* **Problem statement**: Every line of the data below must be output exactly, with images left out.

··· Listed records ···

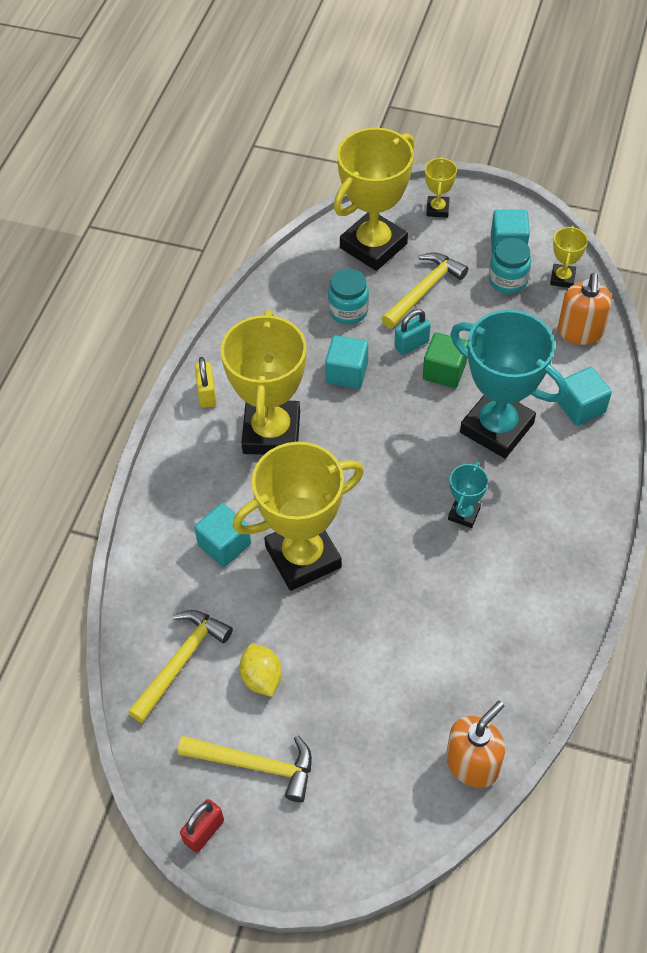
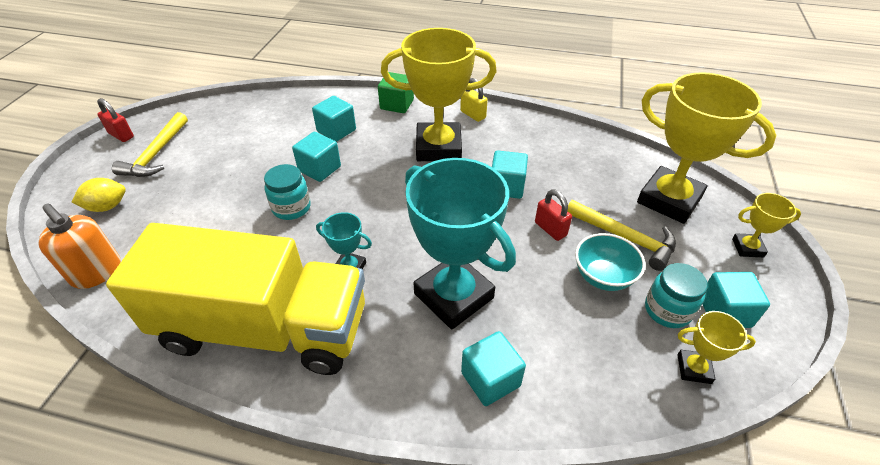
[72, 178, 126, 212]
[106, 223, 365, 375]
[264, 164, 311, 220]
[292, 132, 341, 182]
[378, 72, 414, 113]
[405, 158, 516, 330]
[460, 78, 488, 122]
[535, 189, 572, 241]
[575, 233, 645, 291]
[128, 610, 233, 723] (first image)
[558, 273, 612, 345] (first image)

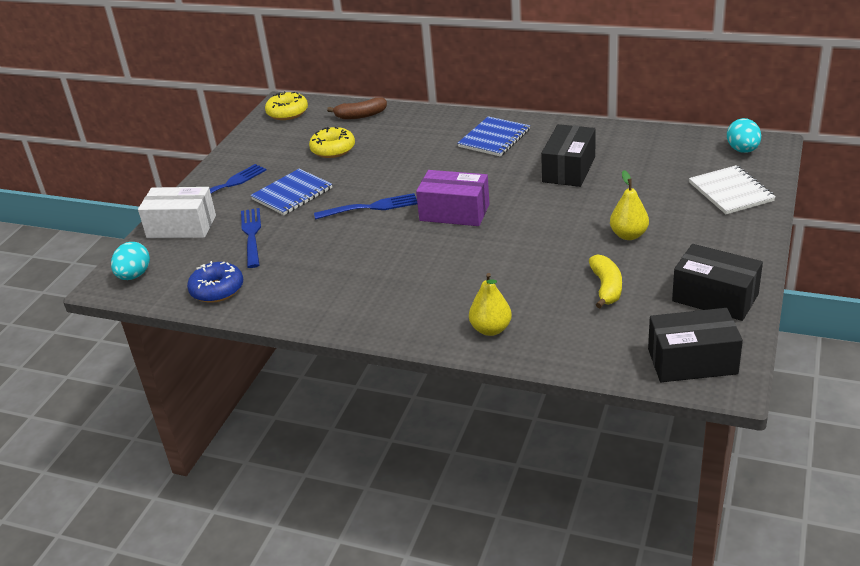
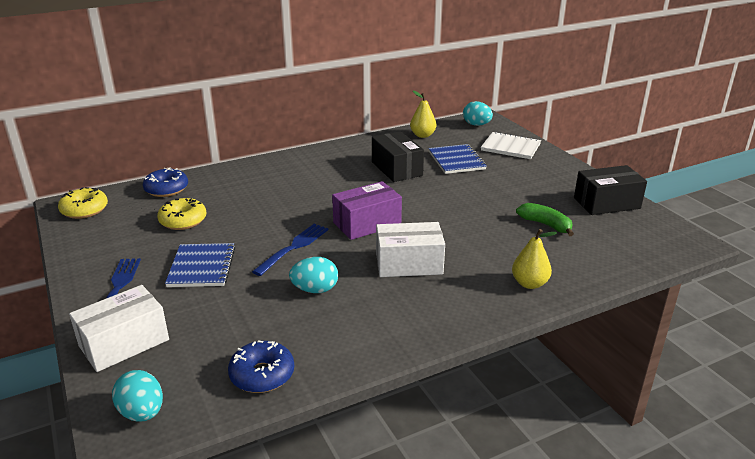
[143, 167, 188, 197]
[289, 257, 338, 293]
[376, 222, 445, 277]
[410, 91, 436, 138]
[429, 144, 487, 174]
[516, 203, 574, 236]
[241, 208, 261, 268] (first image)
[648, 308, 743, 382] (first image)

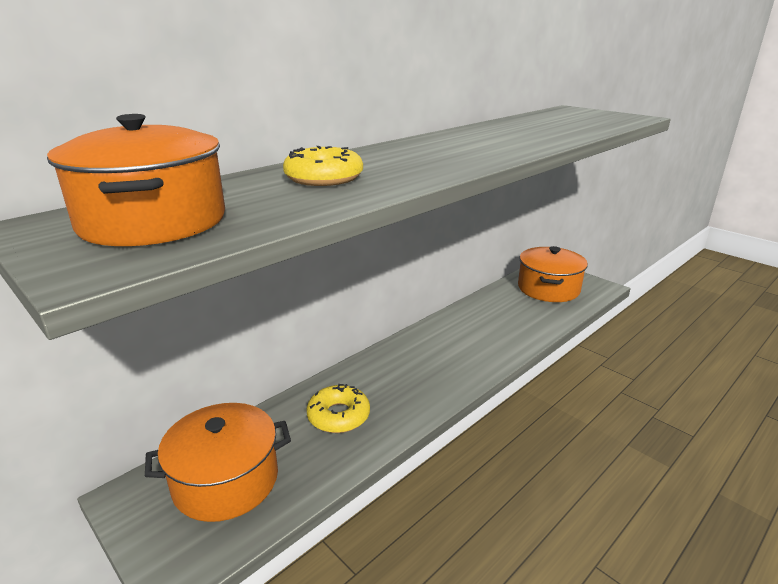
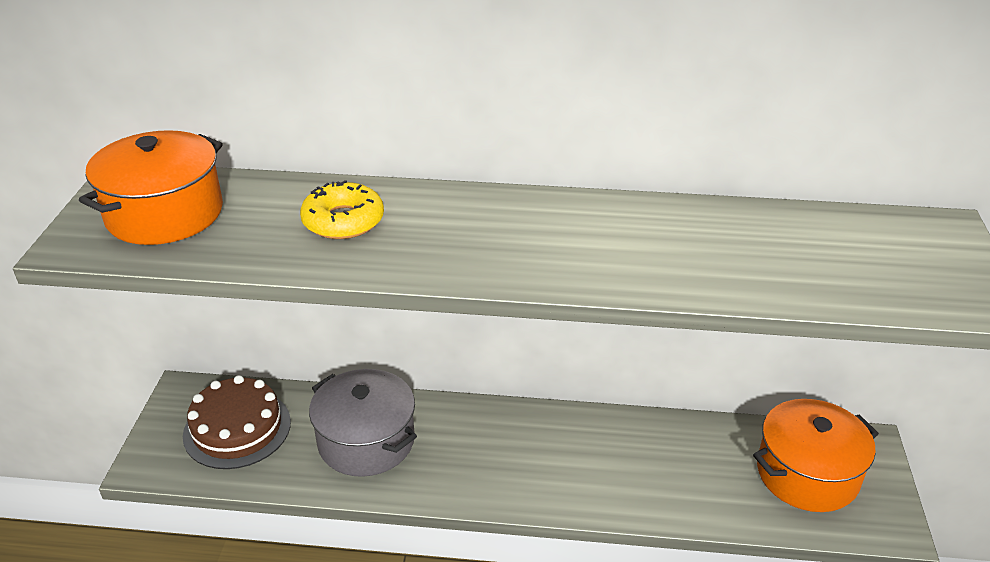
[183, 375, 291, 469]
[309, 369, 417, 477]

···

* **Answer area**:
[72, 178, 126, 212]
[106, 223, 365, 375]
[264, 164, 311, 220]
[292, 132, 341, 182]
[378, 72, 414, 113]
[405, 158, 516, 330]
[460, 78, 488, 122]
[535, 189, 572, 241]
[575, 233, 645, 291]
[128, 610, 233, 723] (first image)
[558, 273, 612, 345] (first image)

[143, 167, 188, 197]
[289, 257, 338, 293]
[376, 222, 445, 277]
[410, 91, 436, 138]
[429, 144, 487, 174]
[516, 203, 574, 236]
[241, 208, 261, 268] (first image)
[648, 308, 743, 382] (first image)

[183, 375, 291, 469]
[309, 369, 417, 477]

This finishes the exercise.